*** Begin section ***

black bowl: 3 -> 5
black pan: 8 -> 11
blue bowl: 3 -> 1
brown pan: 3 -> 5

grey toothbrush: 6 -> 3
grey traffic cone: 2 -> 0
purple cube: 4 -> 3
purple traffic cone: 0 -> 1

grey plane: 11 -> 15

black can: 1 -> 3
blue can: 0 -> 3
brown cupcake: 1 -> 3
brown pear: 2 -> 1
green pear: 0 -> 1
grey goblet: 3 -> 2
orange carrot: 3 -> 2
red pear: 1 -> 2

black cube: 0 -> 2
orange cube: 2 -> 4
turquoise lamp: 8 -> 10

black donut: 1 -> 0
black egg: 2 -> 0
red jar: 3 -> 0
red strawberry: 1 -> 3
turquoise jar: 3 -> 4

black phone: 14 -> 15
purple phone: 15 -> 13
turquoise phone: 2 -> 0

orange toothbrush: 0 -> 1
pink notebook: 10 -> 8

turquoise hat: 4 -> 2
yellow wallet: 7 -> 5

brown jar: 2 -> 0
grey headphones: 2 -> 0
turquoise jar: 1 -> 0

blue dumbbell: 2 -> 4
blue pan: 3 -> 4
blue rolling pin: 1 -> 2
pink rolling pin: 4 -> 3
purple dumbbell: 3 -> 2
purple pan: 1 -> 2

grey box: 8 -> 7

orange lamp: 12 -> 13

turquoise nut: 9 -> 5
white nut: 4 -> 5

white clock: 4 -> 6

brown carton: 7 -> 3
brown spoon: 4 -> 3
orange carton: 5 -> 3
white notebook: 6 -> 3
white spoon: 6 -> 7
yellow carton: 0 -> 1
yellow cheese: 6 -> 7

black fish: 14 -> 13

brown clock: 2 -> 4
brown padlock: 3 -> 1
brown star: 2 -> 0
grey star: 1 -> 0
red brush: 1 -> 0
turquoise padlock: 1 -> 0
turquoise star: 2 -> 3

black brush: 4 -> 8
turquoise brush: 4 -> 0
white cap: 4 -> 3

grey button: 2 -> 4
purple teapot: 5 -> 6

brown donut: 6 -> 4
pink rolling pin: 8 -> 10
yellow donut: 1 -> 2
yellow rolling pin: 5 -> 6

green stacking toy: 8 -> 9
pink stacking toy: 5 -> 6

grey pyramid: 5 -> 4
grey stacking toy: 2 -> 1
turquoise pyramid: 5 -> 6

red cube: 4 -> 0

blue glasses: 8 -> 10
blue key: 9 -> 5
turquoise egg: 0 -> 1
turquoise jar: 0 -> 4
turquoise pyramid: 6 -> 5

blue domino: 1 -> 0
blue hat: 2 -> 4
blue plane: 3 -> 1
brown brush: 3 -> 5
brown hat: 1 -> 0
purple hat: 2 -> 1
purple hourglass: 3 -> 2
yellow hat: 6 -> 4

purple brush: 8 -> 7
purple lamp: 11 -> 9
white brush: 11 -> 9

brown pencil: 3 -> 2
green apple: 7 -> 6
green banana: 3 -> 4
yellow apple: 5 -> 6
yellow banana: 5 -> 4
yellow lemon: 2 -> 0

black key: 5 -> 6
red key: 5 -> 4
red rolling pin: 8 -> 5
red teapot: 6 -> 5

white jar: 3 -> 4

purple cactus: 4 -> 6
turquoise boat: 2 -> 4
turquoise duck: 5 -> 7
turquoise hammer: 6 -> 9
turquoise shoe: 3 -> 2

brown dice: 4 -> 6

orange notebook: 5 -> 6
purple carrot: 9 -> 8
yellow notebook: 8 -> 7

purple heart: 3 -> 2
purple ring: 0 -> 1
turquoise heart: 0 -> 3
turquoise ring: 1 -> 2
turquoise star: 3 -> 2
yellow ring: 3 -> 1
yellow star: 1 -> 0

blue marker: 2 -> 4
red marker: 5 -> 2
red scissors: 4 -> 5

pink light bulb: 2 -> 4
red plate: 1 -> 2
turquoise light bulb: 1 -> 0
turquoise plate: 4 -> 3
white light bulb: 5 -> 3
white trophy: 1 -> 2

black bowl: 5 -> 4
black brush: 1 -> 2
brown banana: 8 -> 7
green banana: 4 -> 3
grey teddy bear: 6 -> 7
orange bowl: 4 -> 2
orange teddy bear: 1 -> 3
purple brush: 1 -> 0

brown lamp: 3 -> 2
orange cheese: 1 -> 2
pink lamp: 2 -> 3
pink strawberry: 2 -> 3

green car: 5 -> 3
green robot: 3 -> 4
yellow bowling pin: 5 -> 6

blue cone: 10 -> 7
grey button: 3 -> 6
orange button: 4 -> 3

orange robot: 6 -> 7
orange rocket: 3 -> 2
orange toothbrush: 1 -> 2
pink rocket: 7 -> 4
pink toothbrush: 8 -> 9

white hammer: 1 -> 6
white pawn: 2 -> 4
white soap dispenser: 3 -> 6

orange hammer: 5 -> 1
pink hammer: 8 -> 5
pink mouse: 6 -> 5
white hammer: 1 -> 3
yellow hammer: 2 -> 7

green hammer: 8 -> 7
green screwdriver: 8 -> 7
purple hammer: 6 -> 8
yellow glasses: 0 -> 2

*** End section ***

▶ _Work to be completed_:
Give back each line above precisely as it stands.

▶ _Completed task_:
black bowl: 3 -> 5
black pan: 8 -> 11
blue bowl: 3 -> 1
brown pan: 3 -> 5

grey toothbrush: 6 -> 3
grey traffic cone: 2 -> 0
purple cube: 4 -> 3
purple traffic cone: 0 -> 1

grey plane: 11 -> 15

black can: 1 -> 3
blue can: 0 -> 3
brown cupcake: 1 -> 3
brown pear: 2 -> 1
green pear: 0 -> 1
grey goblet: 3 -> 2
orange carrot: 3 -> 2
red pear: 1 -> 2

black cube: 0 -> 2
orange cube: 2 -> 4
turquoise lamp: 8 -> 10

black donut: 1 -> 0
black egg: 2 -> 0
red jar: 3 -> 0
red strawberry: 1 -> 3
turquoise jar: 3 -> 4

black phone: 14 -> 15
purple phone: 15 -> 13
turquoise phone: 2 -> 0

orange toothbrush: 0 -> 1
pink notebook: 10 -> 8

turquoise hat: 4 -> 2
yellow wallet: 7 -> 5

brown jar: 2 -> 0
grey headphones: 2 -> 0
turquoise jar: 1 -> 0

blue dumbbell: 2 -> 4
blue pan: 3 -> 4
blue rolling pin: 1 -> 2
pink rolling pin: 4 -> 3
purple dumbbell: 3 -> 2
purple pan: 1 -> 2

grey box: 8 -> 7

orange lamp: 12 -> 13

turquoise nut: 9 -> 5
white nut: 4 -> 5

white clock: 4 -> 6

brown carton: 7 -> 3
brown spoon: 4 -> 3
orange carton: 5 -> 3
white notebook: 6 -> 3
white spoon: 6 -> 7
yellow carton: 0 -> 1
yellow cheese: 6 -> 7

black fish: 14 -> 13

brown clock: 2 -> 4
brown padlock: 3 -> 1
brown star: 2 -> 0
grey star: 1 -> 0
red brush: 1 -> 0
turquoise padlock: 1 -> 0
turquoise star: 2 -> 3

black brush: 4 -> 8
turquoise brush: 4 -> 0
white cap: 4 -> 3

grey button: 2 -> 4
purple teapot: 5 -> 6

brown donut: 6 -> 4
pink rolling pin: 8 -> 10
yellow donut: 1 -> 2
yellow rolling pin: 5 -> 6

green stacking toy: 8 -> 9
pink stacking toy: 5 -> 6

grey pyramid: 5 -> 4
grey stacking toy: 2 -> 1
turquoise pyramid: 5 -> 6

red cube: 4 -> 0

blue glasses: 8 -> 10
blue key: 9 -> 5
turquoise egg: 0 -> 1
turquoise jar: 0 -> 4
turquoise pyramid: 6 -> 5

blue domino: 1 -> 0
blue hat: 2 -> 4
blue plane: 3 -> 1
brown brush: 3 -> 5
brown hat: 1 -> 0
purple hat: 2 -> 1
purple hourglass: 3 -> 2
yellow hat: 6 -> 4

purple brush: 8 -> 7
purple lamp: 11 -> 9
white brush: 11 -> 9

brown pencil: 3 -> 2
green apple: 7 -> 6
green banana: 3 -> 4
yellow apple: 5 -> 6
yellow banana: 5 -> 4
yellow lemon: 2 -> 0

black key: 5 -> 6
red key: 5 -> 4
red rolling pin: 8 -> 5
red teapot: 6 -> 5

white jar: 3 -> 4

purple cactus: 4 -> 6
turquoise boat: 2 -> 4
turquoise duck: 5 -> 7
turquoise hammer: 6 -> 9
turquoise shoe: 3 -> 2

brown dice: 4 -> 6

orange notebook: 5 -> 6
purple carrot: 9 -> 8
yellow notebook: 8 -> 7

purple heart: 3 -> 2
purple ring: 0 -> 1
turquoise heart: 0 -> 3
turquoise ring: 1 -> 2
turquoise star: 3 -> 2
yellow ring: 3 -> 1
yellow star: 1 -> 0

blue marker: 2 -> 4
red marker: 5 -> 2
red scissors: 4 -> 5

pink light bulb: 2 -> 4
red plate: 1 -> 2
turquoise light bulb: 1 -> 0
turquoise plate: 4 -> 3
white light bulb: 5 -> 3
white trophy: 1 -> 2

black bowl: 5 -> 4
black brush: 1 -> 2
brown banana: 8 -> 7
green banana: 4 -> 3
grey teddy bear: 6 -> 7
orange bowl: 4 -> 2
orange teddy bear: 1 -> 3
purple brush: 1 -> 0

brown lamp: 3 -> 2
orange cheese: 1 -> 2
pink lamp: 2 -> 3
pink strawberry: 2 -> 3

green car: 5 -> 3
green robot: 3 -> 4
yellow bowling pin: 5 -> 6

blue cone: 10 -> 7
grey button: 3 -> 6
orange button: 4 -> 3

orange robot: 6 -> 7
orange rocket: 3 -> 2
orange toothbrush: 1 -> 2
pink rocket: 7 -> 4
pink toothbrush: 8 -> 9

white hammer: 1 -> 6
white pawn: 2 -> 4
white soap dispenser: 3 -> 6

orange hammer: 5 -> 1
pink hammer: 8 -> 5
pink mouse: 6 -> 5
white hammer: 1 -> 3
yellow hammer: 2 -> 7

green hammer: 8 -> 7
green screwdriver: 8 -> 7
purple hammer: 6 -> 8
yellow glasses: 0 -> 2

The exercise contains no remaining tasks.